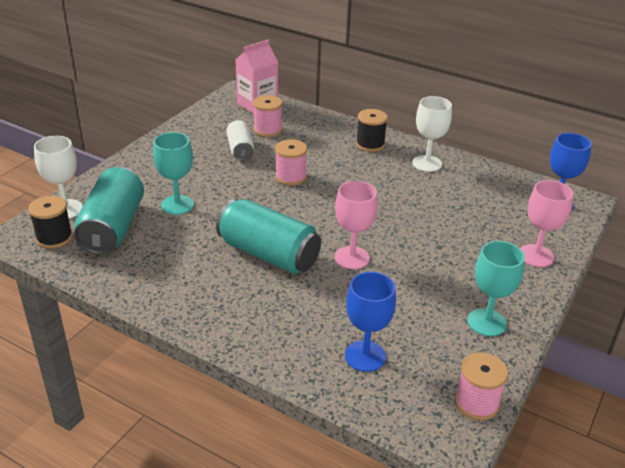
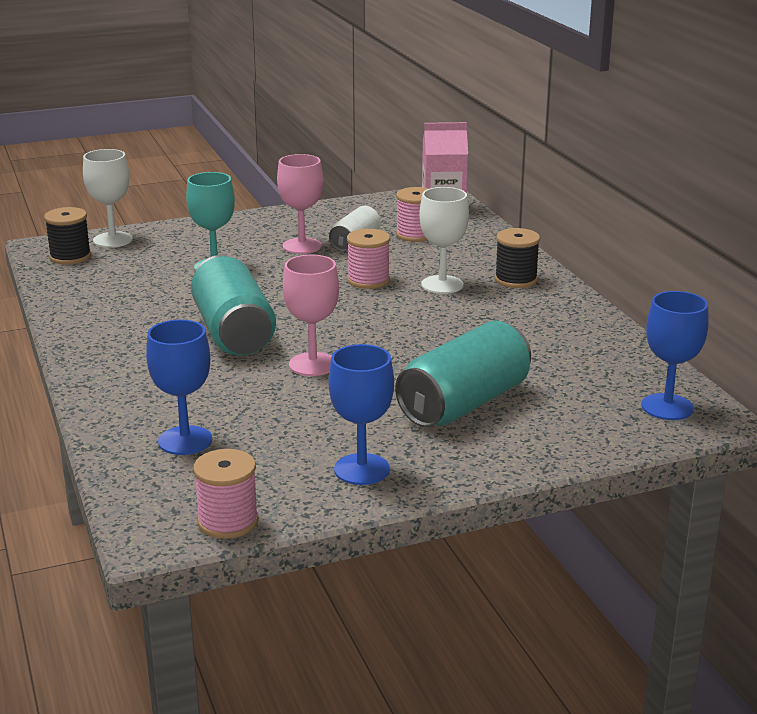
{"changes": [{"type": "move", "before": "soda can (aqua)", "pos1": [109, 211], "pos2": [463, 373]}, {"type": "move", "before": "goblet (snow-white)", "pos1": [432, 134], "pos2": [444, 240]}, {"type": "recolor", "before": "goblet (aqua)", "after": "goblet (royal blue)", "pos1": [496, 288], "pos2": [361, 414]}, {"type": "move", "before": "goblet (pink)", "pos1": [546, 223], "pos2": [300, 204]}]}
■ ■ ■
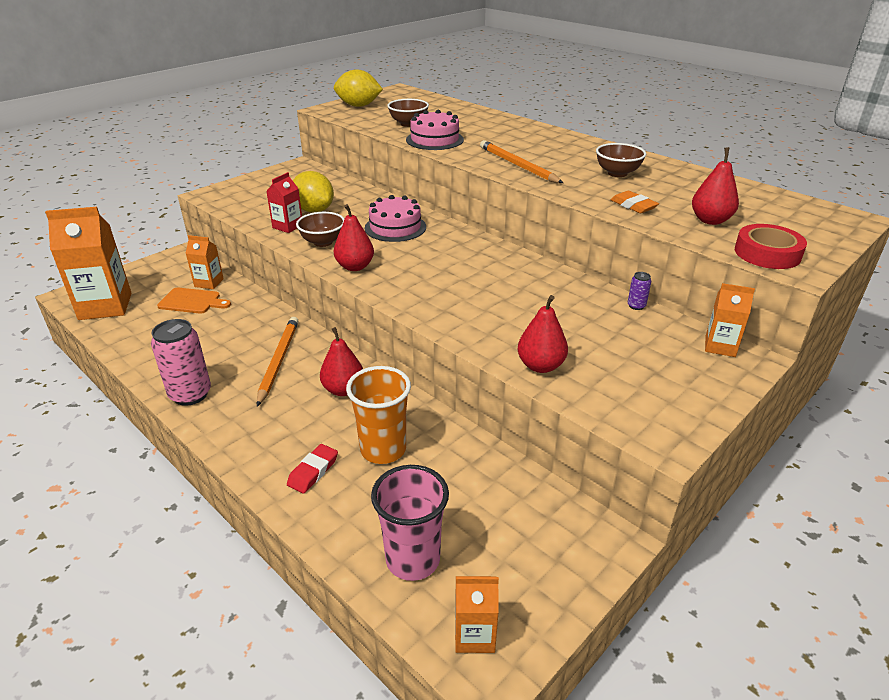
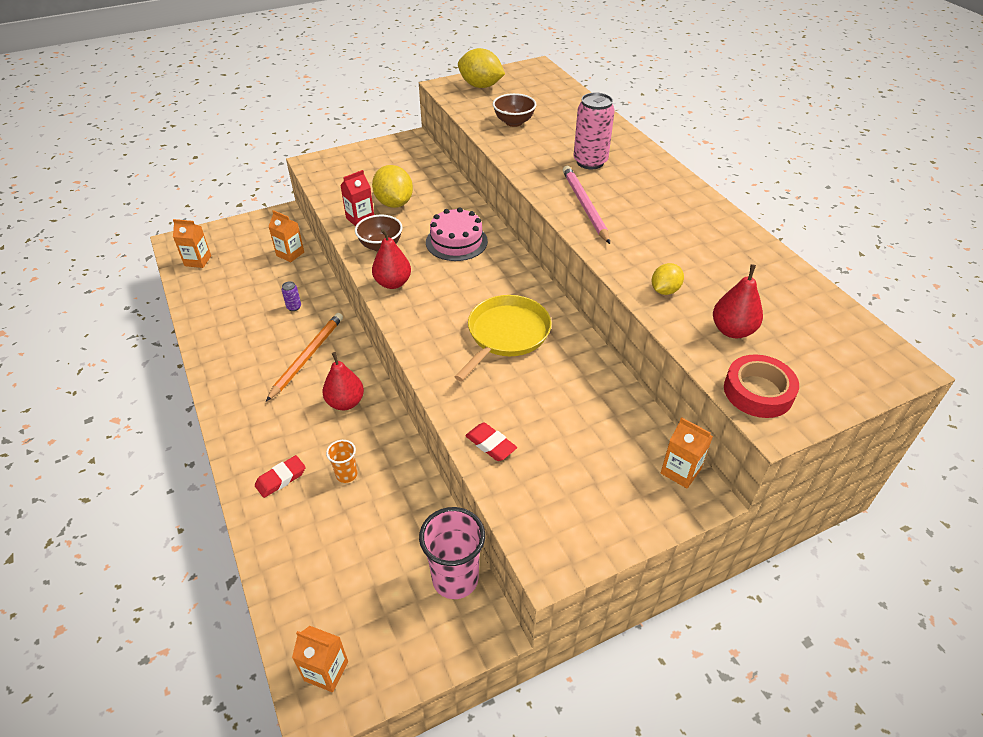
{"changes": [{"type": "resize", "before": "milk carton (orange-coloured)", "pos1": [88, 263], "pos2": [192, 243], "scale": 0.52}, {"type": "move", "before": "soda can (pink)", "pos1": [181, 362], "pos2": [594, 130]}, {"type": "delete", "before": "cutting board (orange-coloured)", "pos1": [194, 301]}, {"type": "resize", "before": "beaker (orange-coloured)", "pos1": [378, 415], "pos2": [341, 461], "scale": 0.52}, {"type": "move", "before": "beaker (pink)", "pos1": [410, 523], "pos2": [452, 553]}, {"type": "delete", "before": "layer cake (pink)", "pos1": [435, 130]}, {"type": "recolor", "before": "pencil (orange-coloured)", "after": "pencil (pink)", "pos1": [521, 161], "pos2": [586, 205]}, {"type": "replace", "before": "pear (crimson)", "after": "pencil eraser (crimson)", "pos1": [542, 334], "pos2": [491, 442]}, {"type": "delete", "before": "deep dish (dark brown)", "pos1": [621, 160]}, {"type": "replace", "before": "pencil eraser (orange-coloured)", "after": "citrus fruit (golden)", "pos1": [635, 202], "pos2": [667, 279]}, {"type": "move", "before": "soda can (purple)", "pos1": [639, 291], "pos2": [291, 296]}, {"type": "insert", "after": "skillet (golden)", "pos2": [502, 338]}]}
■ ■ ■
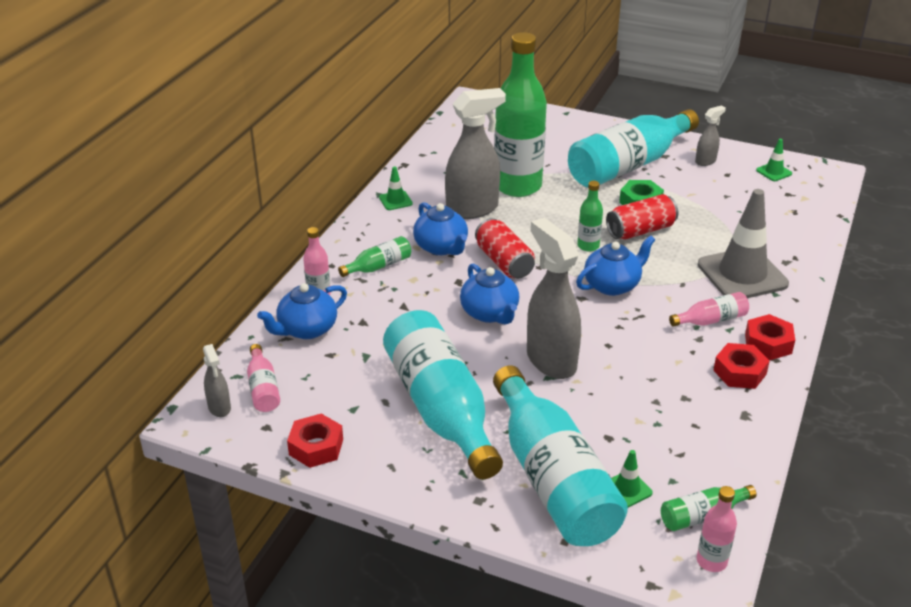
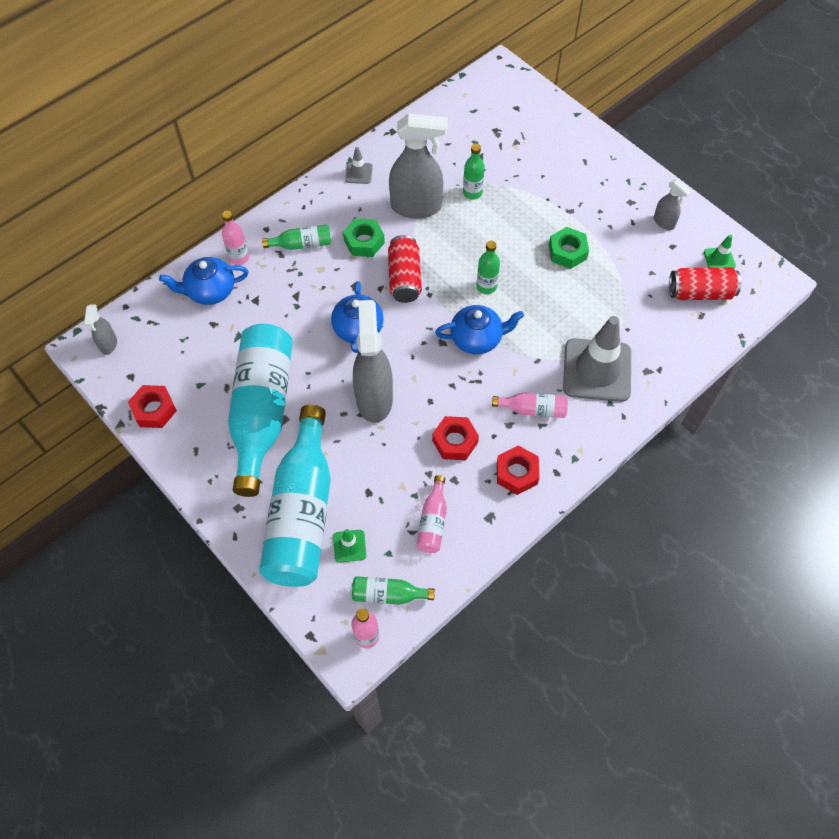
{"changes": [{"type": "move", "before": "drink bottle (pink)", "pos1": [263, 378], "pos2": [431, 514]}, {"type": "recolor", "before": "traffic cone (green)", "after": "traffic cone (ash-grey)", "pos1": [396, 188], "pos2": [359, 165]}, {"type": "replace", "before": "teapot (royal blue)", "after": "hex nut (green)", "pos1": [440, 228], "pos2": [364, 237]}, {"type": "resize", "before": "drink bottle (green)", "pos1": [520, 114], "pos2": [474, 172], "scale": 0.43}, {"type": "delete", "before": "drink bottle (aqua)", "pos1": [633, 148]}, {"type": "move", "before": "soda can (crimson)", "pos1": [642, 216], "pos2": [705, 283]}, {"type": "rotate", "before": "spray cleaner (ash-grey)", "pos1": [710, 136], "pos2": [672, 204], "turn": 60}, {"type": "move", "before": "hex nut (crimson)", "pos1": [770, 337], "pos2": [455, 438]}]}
■ ■ ■
Work task:
Every line above that holds the word "blue" needs to be copied.

Finished task:
{"changes": [{"type": "move", "before": "soda can (aqua)", "pos1": [109, 211], "pos2": [463, 373]}, {"type": "move", "before": "goblet (snow-white)", "pos1": [432, 134], "pos2": [444, 240]}, {"type": "recolor", "before": "goblet (aqua)", "after": "goblet (royal blue)", "pos1": [496, 288], "pos2": [361, 414]}, {"type": "move", "before": "goblet (pink)", "pos1": [546, 223], "pos2": [300, 204]}]}
{"changes": [{"type": "move", "before": "drink bottle (pink)", "pos1": [263, 378], "pos2": [431, 514]}, {"type": "recolor", "before": "traffic cone (green)", "after": "traffic cone (ash-grey)", "pos1": [396, 188], "pos2": [359, 165]}, {"type": "replace", "before": "teapot (royal blue)", "after": "hex nut (green)", "pos1": [440, 228], "pos2": [364, 237]}, {"type": "resize", "before": "drink bottle (green)", "pos1": [520, 114], "pos2": [474, 172], "scale": 0.43}, {"type": "delete", "before": "drink bottle (aqua)", "pos1": [633, 148]}, {"type": "move", "before": "soda can (crimson)", "pos1": [642, 216], "pos2": [705, 283]}, {"type": "rotate", "before": "spray cleaner (ash-grey)", "pos1": [710, 136], "pos2": [672, 204], "turn": 60}, {"type": "move", "before": "hex nut (crimson)", "pos1": [770, 337], "pos2": [455, 438]}]}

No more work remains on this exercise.